## INPUT MATERIAL

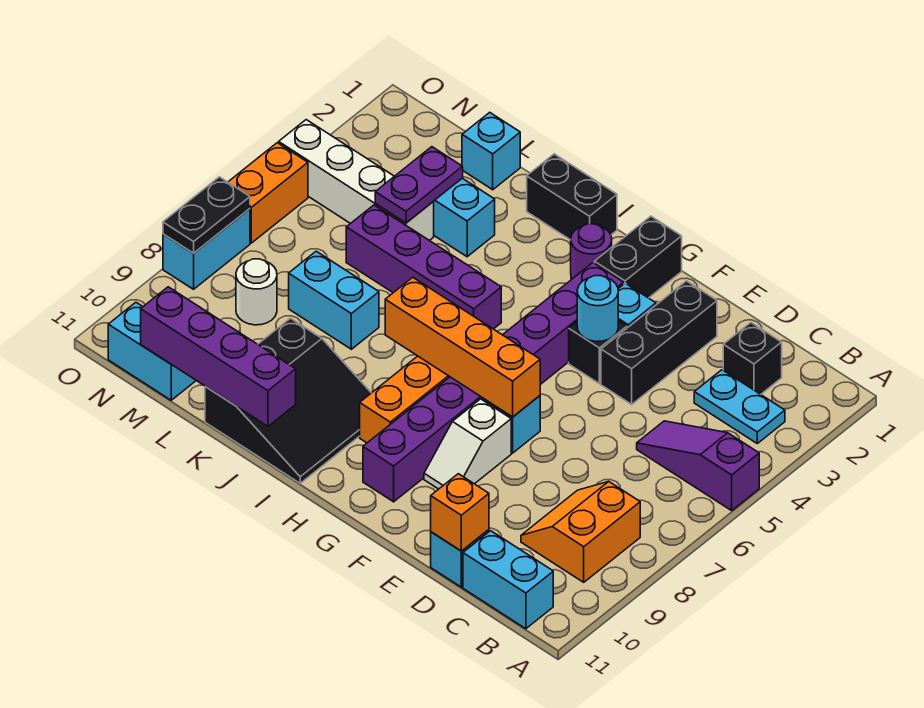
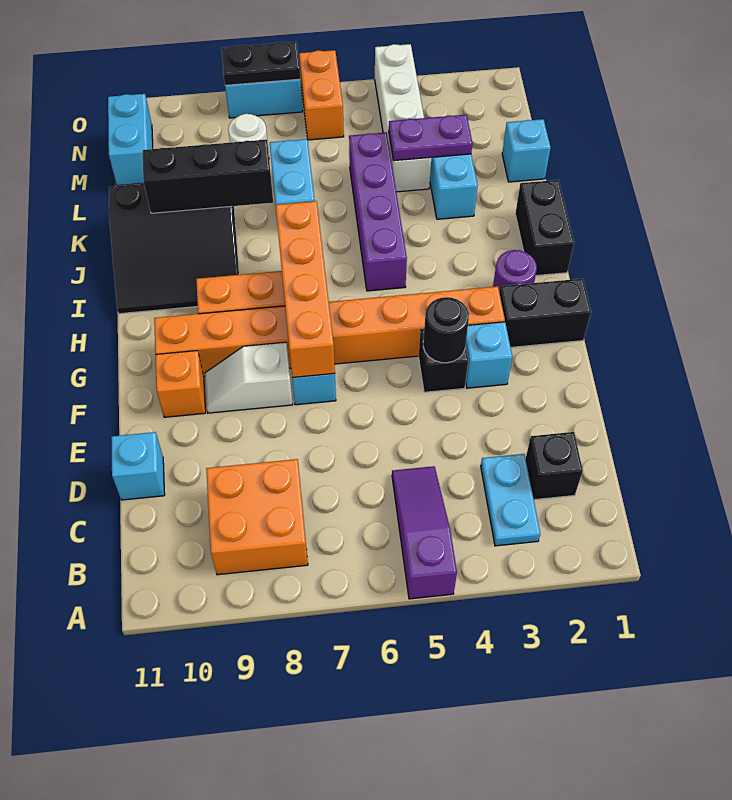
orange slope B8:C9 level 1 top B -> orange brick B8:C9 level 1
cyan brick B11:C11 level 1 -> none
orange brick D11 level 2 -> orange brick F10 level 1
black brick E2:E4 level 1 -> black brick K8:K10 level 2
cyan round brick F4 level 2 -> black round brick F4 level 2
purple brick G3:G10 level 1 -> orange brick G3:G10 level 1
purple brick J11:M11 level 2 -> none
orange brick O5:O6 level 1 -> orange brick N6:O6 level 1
---
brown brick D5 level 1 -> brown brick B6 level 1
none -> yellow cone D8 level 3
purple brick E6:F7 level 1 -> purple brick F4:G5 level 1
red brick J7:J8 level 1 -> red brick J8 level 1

## TASK REQUIREMENTS
Look above for the line with "purple brick E6:F7" and the line with "red brick J7:J8". Retype those two lines and every line between them exactly, adding nothing.

## SOLUTION
purple brick E6:F7 level 1 -> purple brick F4:G5 level 1
red brick J7:J8 level 1 -> red brick J8 level 1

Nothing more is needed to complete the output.